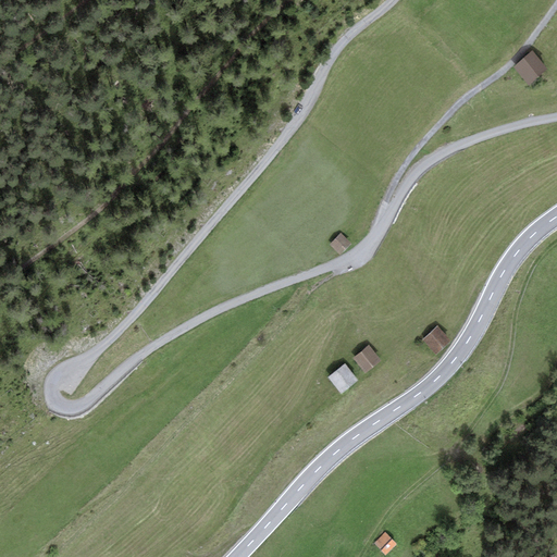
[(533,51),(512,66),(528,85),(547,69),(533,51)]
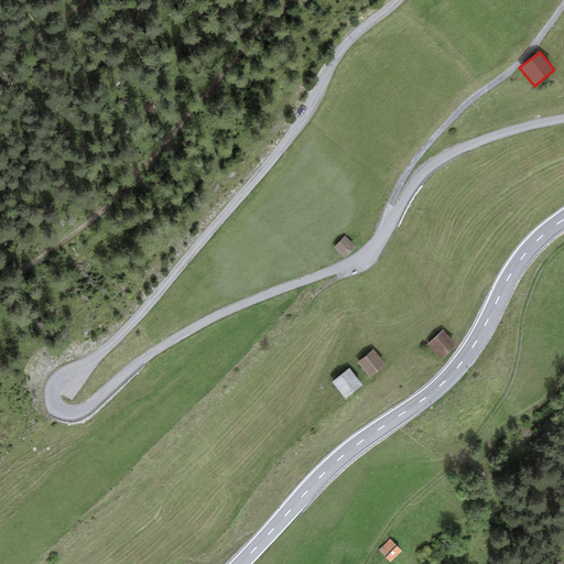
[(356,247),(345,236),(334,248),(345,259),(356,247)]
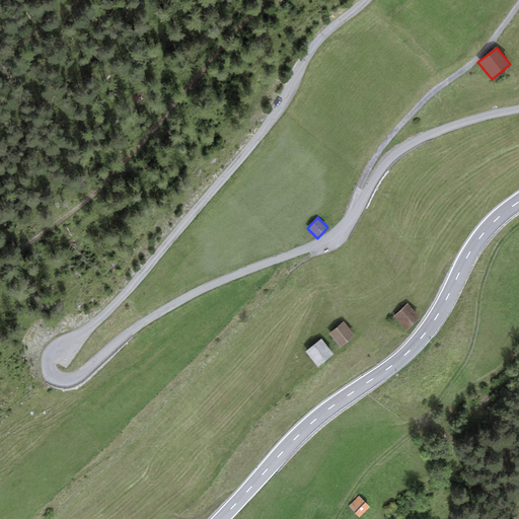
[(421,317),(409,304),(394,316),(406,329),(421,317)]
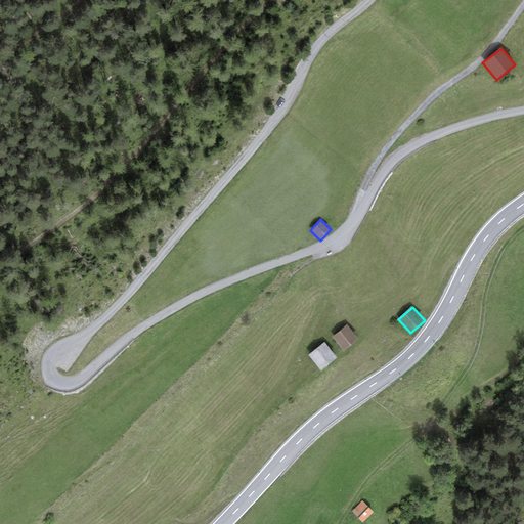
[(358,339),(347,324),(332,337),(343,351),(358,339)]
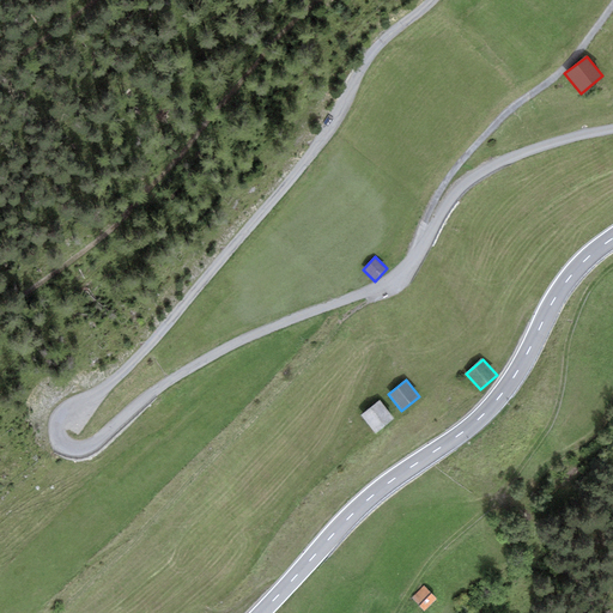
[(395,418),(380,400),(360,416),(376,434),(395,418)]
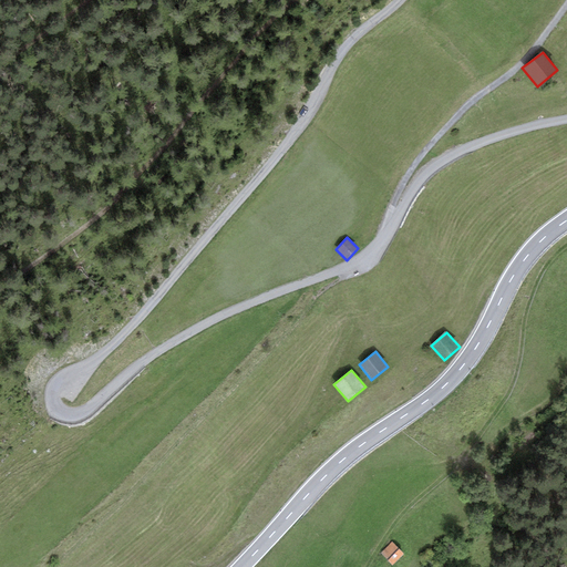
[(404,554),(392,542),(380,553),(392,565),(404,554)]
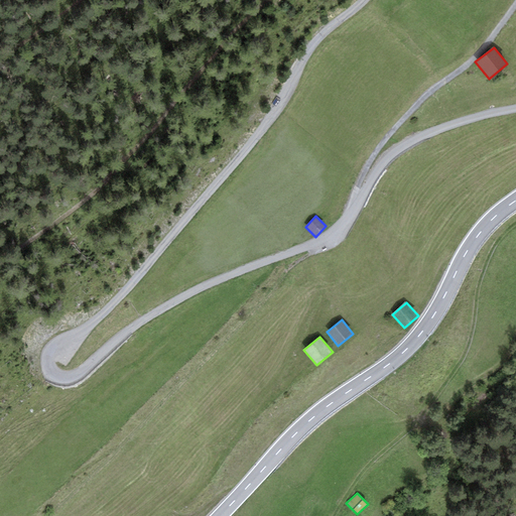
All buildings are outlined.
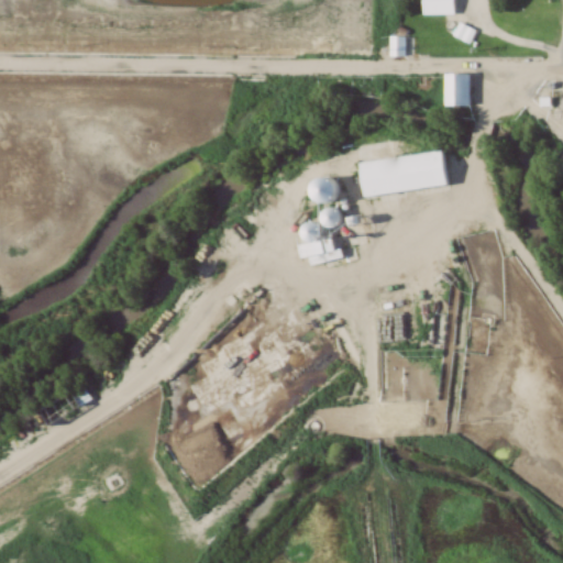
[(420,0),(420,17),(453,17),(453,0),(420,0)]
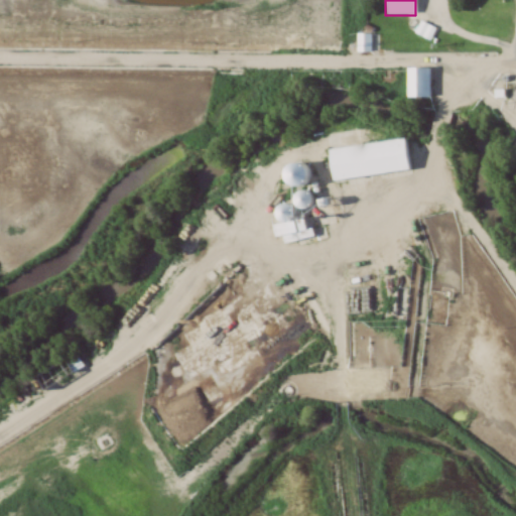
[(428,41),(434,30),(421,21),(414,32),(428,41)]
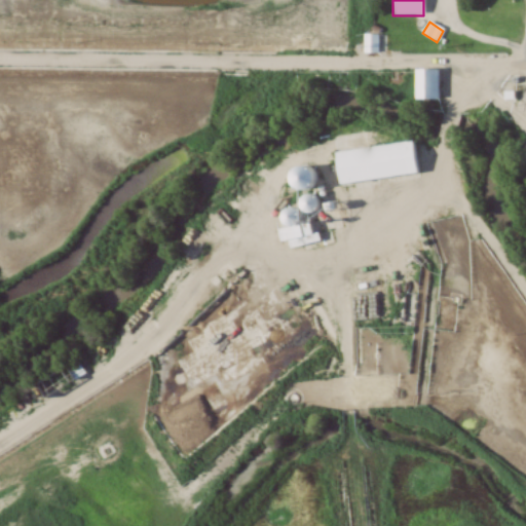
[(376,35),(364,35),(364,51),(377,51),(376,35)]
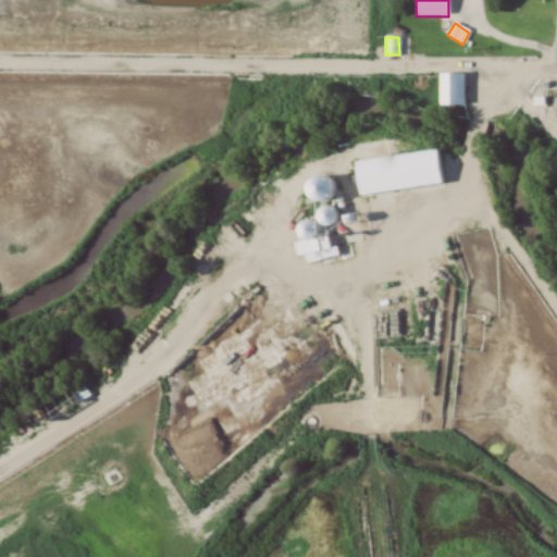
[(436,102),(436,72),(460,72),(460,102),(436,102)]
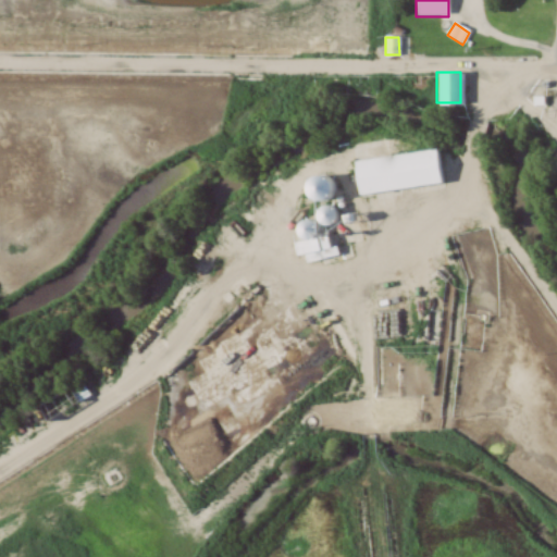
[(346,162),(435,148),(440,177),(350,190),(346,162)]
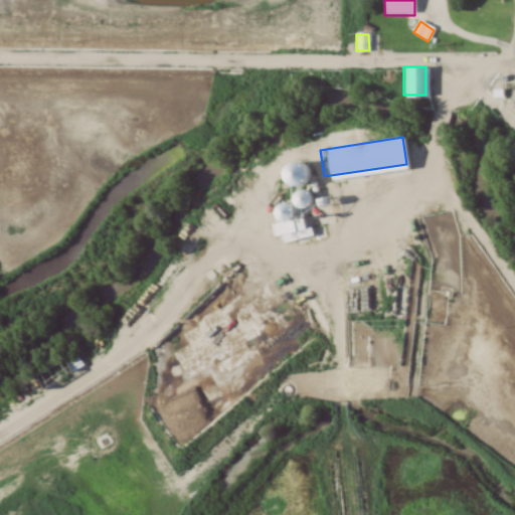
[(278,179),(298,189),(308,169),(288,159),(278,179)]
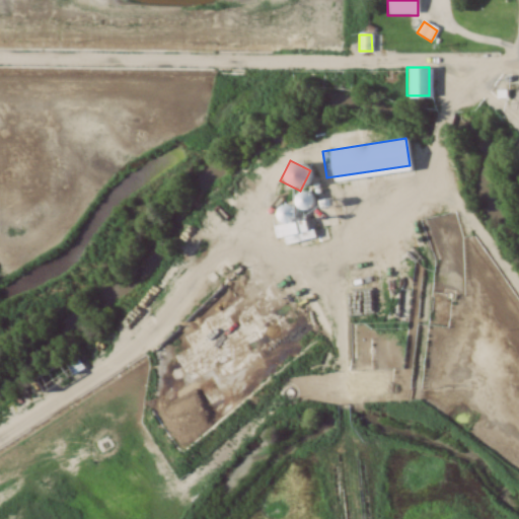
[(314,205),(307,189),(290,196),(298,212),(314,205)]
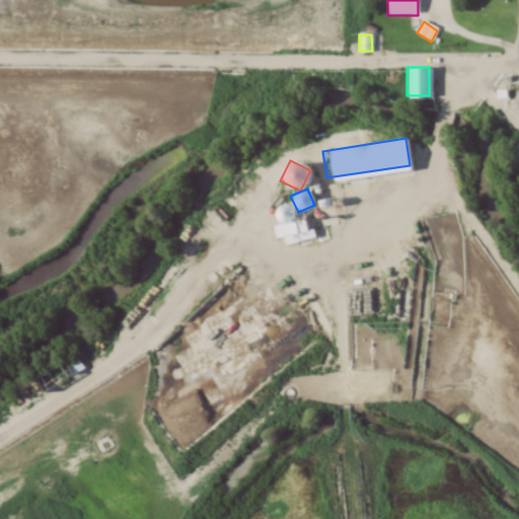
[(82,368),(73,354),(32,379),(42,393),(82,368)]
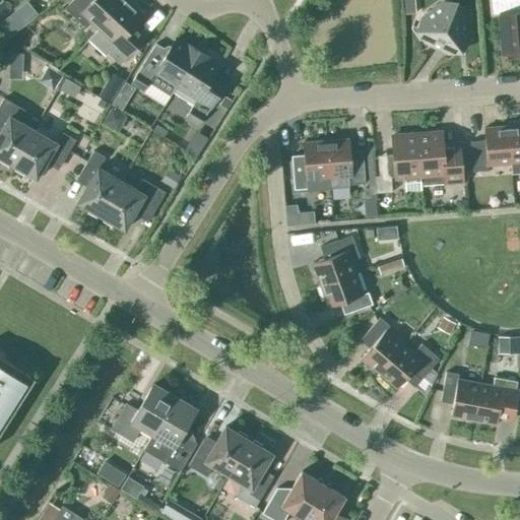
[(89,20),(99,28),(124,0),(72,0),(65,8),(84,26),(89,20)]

▶ [TASK INSTRUCTIONS]
Everything in the records except the pictures is to be repeated exactly.

▶ [RESULT OF THIS TASK]
[(533,51),(512,66),(528,85),(547,69),(533,51)]
[(356,247),(345,236),(334,248),(345,259),(356,247)]
[(421,317),(409,304),(394,316),(406,329),(421,317)]
[(358,339),(347,324),(332,337),(343,351),(358,339)]
[(395,418),(380,400),(360,416),(376,434),(395,418)]
[(404,554),(392,542),(380,553),(392,565),(404,554)]
All buildings are outlined.
[(420,0),(420,17),(453,17),(453,0),(420,0)]
[(428,41),(434,30),(421,21),(414,32),(428,41)]
[(376,35),(364,35),(364,51),(377,51),(376,35)]
[(436,102),(436,72),(460,72),(460,102),(436,102)]
[(346,162),(435,148),(440,177),(350,190),(346,162)]
[(278,179),(298,189),(308,169),(288,159),(278,179)]
[(314,205),(307,189),(290,196),(298,212),(314,205)]
[(82,368),(73,354),(32,379),(42,393),(82,368)]
[(89,20),(99,28),(124,0),(72,0),(65,8),(84,26),(89,20)]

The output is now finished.